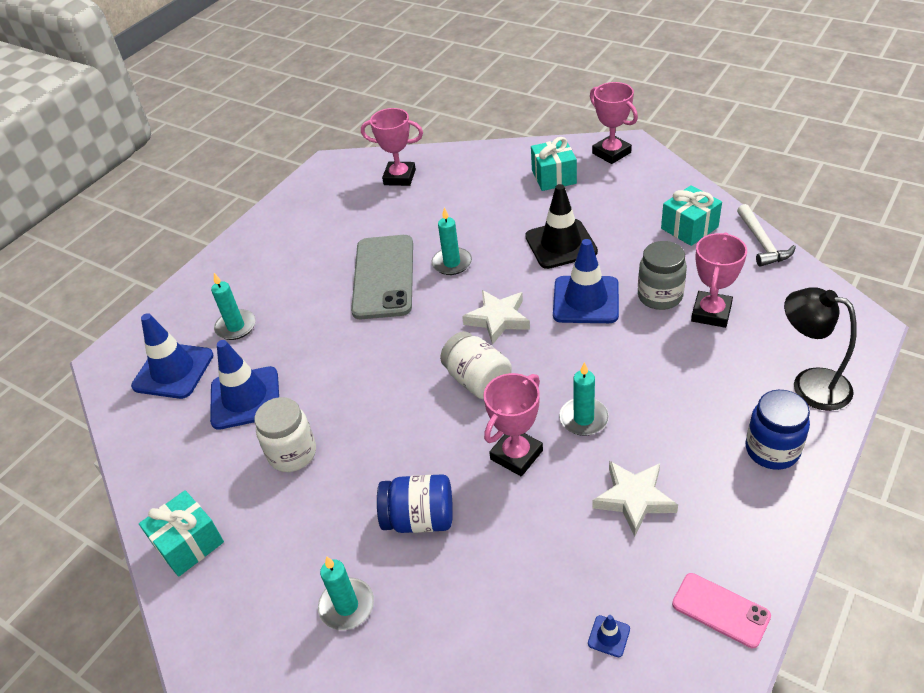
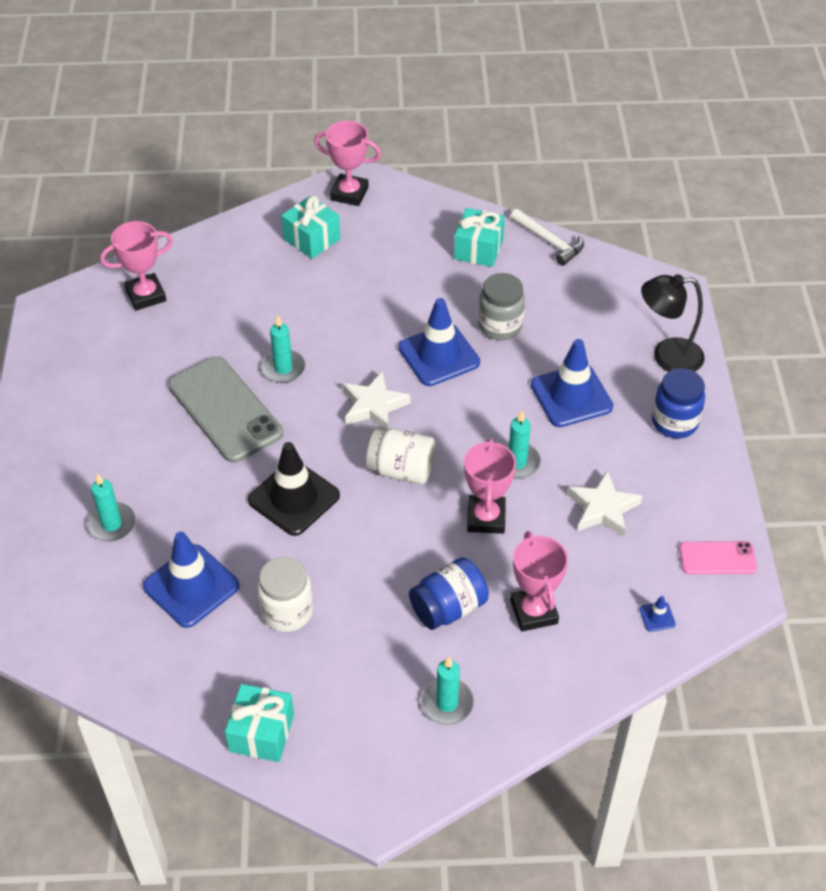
camera: 40 degrees left, 5 degrees up
(173, 371) = (86, 596): blue traffic cone -> blue traffic cone (571, 396)
(561, 244) = (374, 309): black traffic cone -> black traffic cone (294, 498)
(711, 313) = (552, 325): pink trophy -> pink trophy (534, 612)

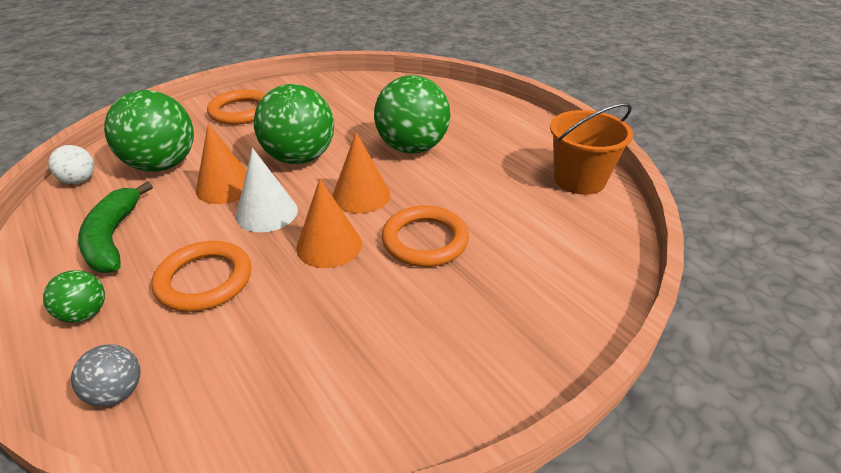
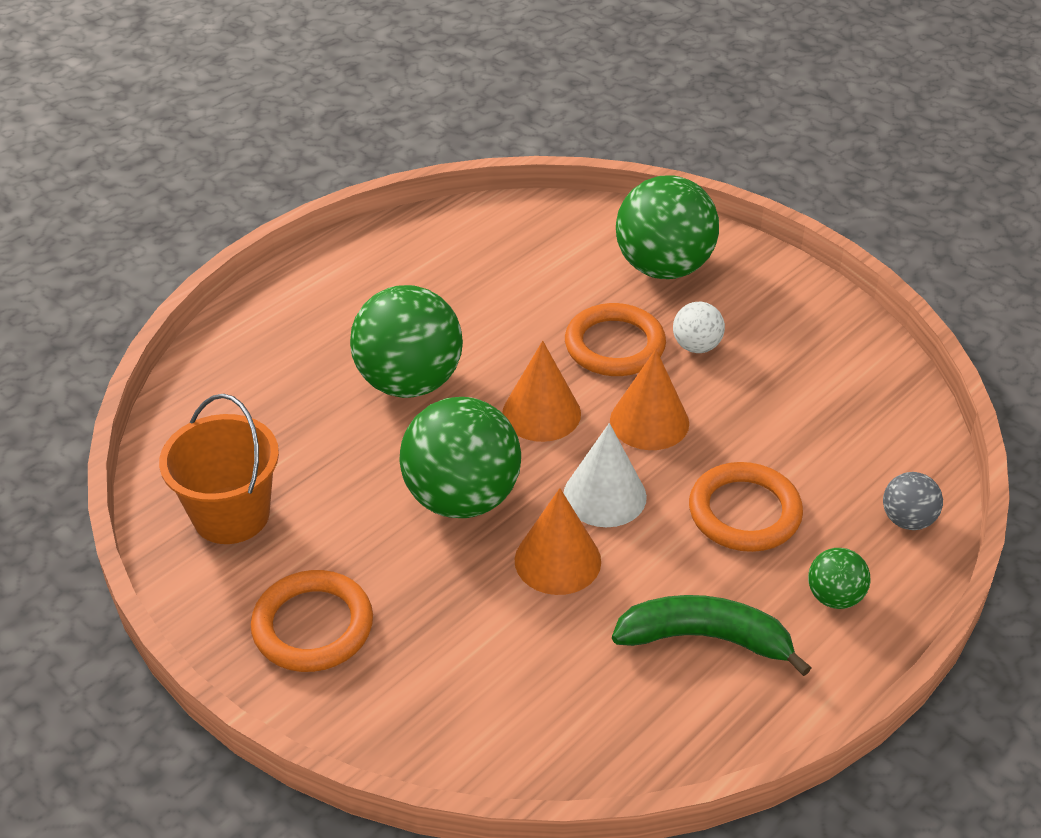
camera: 100 degrees left, 5 degrees up
(79, 180) = (588, 760): white ball -> white ball (696, 346)
(113, 238) = (705, 638): green banana -> green banana turned 150 degrees counterclockwise
(162, 165) = (518, 665): green ball -> green ball (663, 267)
(579, 180) = (459, 233): orange bucket -> orange bucket (231, 515)

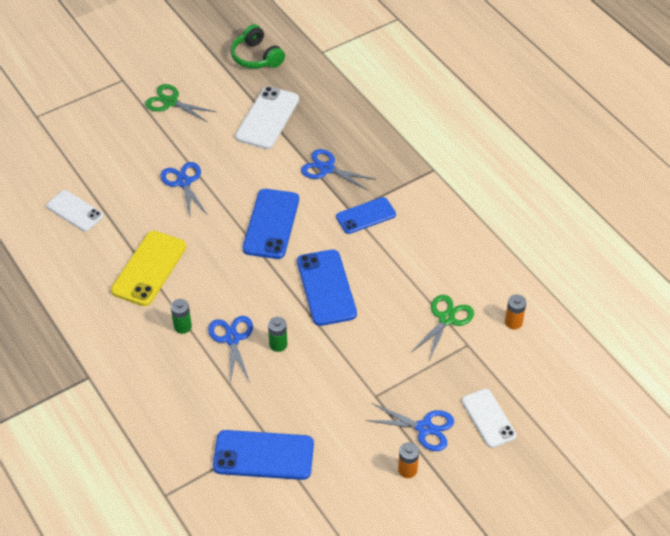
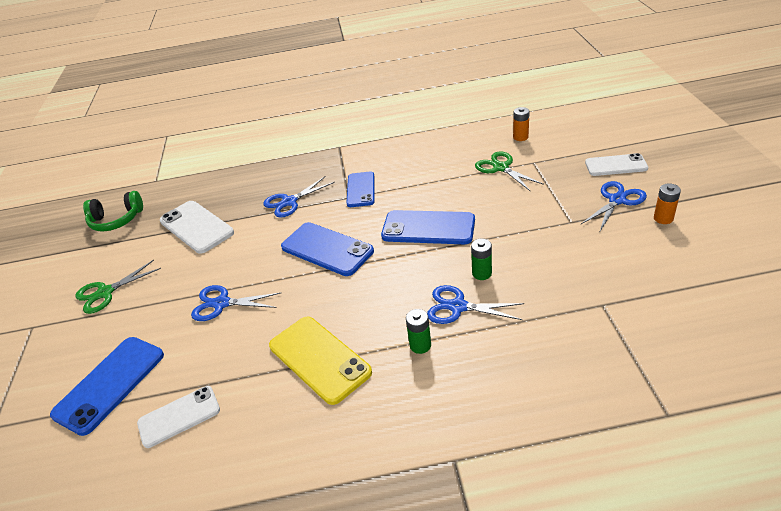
camera: 60 degrees left, 10 degrees down
(263, 455) = (625, 313): blue phone -> blue phone (110, 384)

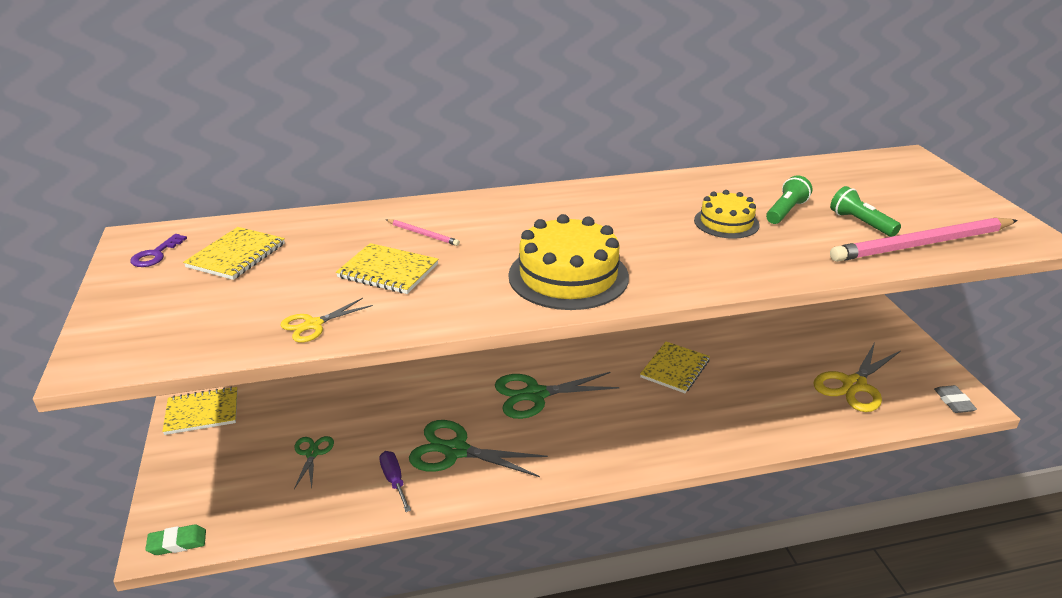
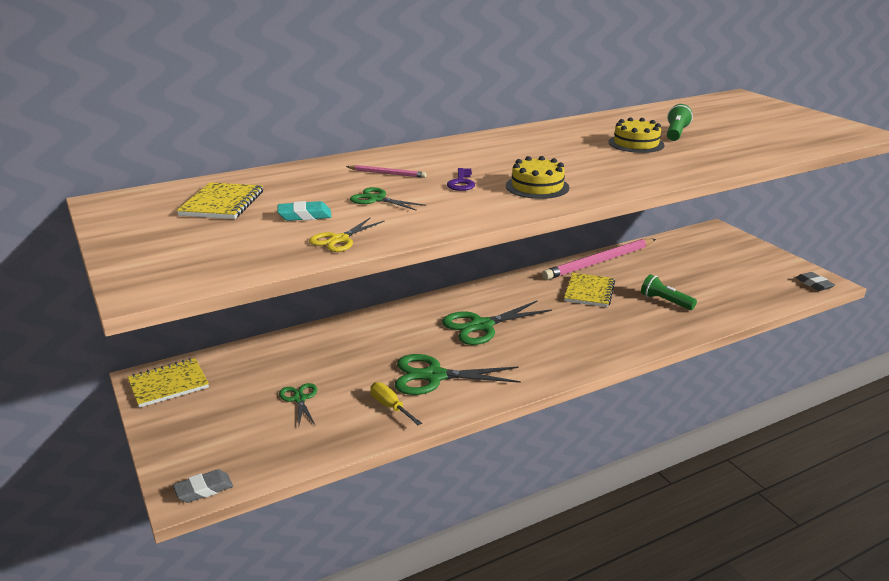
camera: 15 degrees left, 5 degrees down
(155, 255) = (139, 211): purple key -> purple key (461, 182)
(177, 543) = (204, 489): green eraser -> grey eraser
(302, 284) = (305, 215): none -> turquoise eraser
(388, 271) = (377, 199): yellow notebook -> green scissors
(394, 481) = (390, 407): purple screwdriver -> yellow screwdriver
(568, 276) = (537, 187): yellow cake -> yellow cake, size x0.60
(854, 385) = (735, 283): yellow scissors -> none
(860, 223) = (737, 135): green flashlight -> green flashlight (665, 301)
(922, 244) = (792, 143): pink pencil -> pink pencil (599, 262)

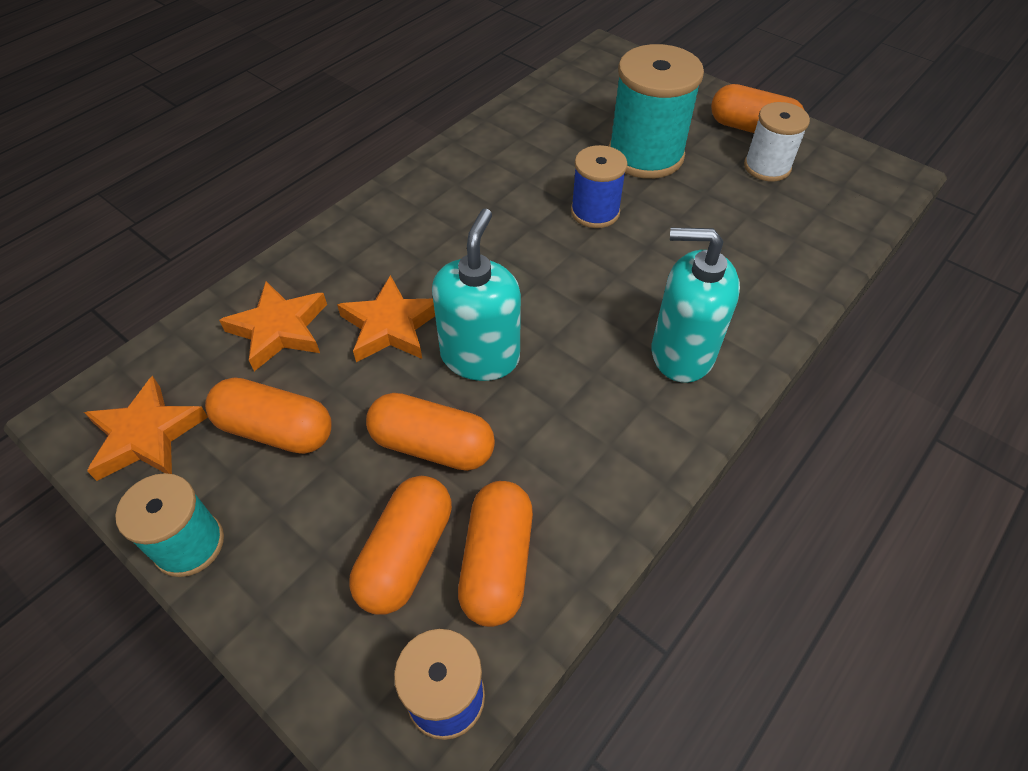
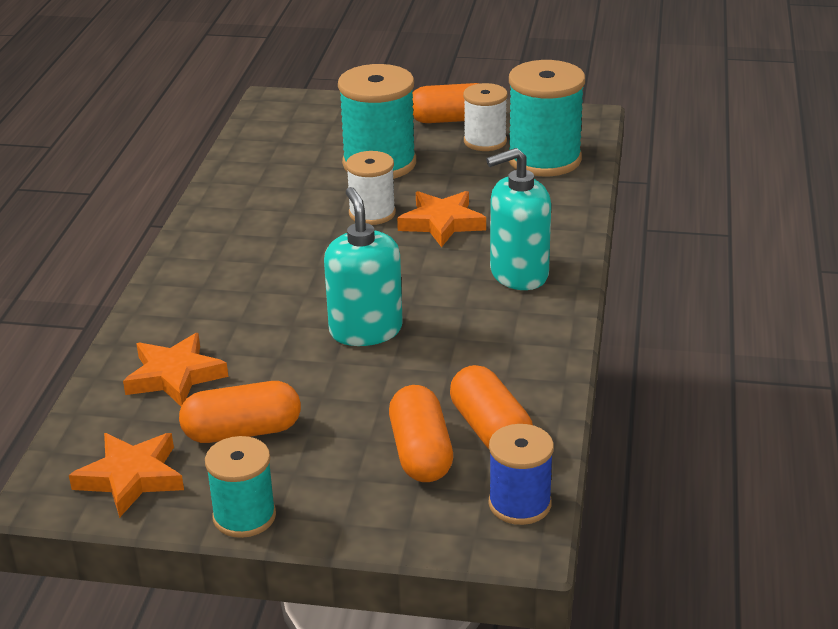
camera: 30 degrees left, 20 degrees down
(390, 326) = (271, 339): orange star -> orange star (441, 223)
(432, 446) = (380, 392): orange capsule -> none
(595, 212) = (372, 213): blue spool -> white spool
(813, 213) = (544, 159): none -> turquoise spool

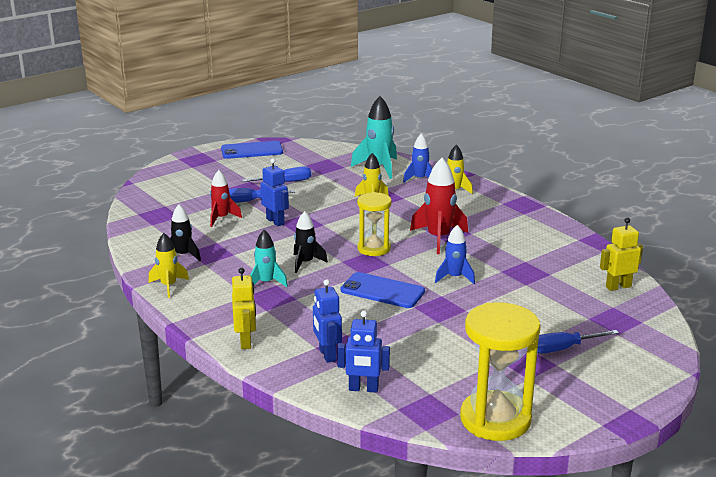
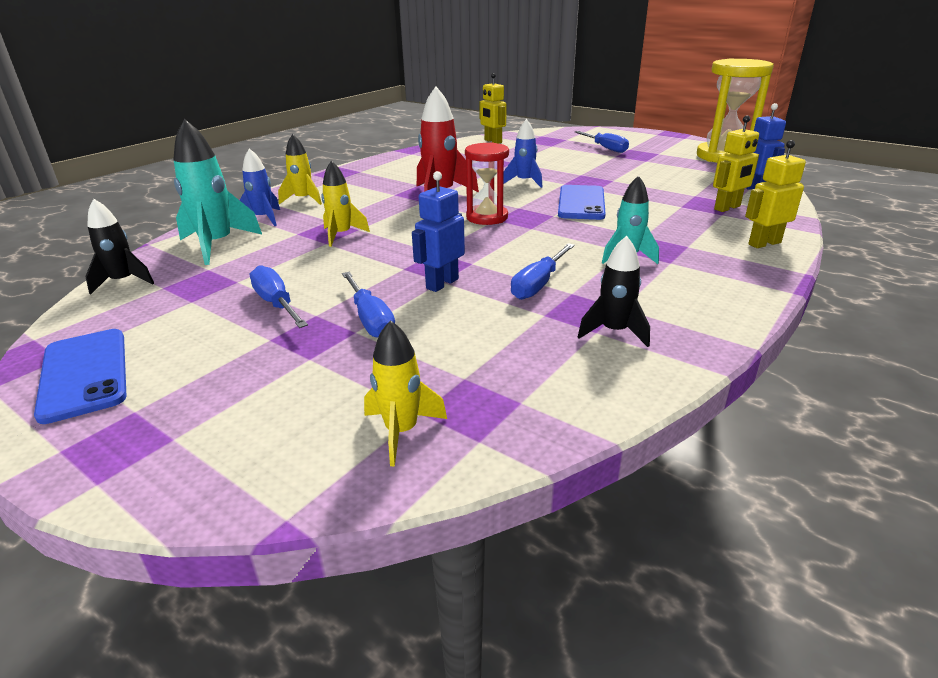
camera: 105 degrees left, 5 degrees up
(168, 286) = (716, 319): yellow rocket -> yellow rocket (401, 431)
(221, 218) = (453, 330): red rocket -> none
(251, 247) = (538, 284): none -> blue screwdriver
(306, 263) = (554, 244): black rocket -> black rocket (123, 282)
(327, 355) = (727, 208): blue robot -> yellow robot
(374, 248) = (487, 217): yellow hourglass -> red hourglass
# # # # # # #
Work request | Work through the material above. Then report how many of its lines contain "scissors", and only that.

Worked solution | 2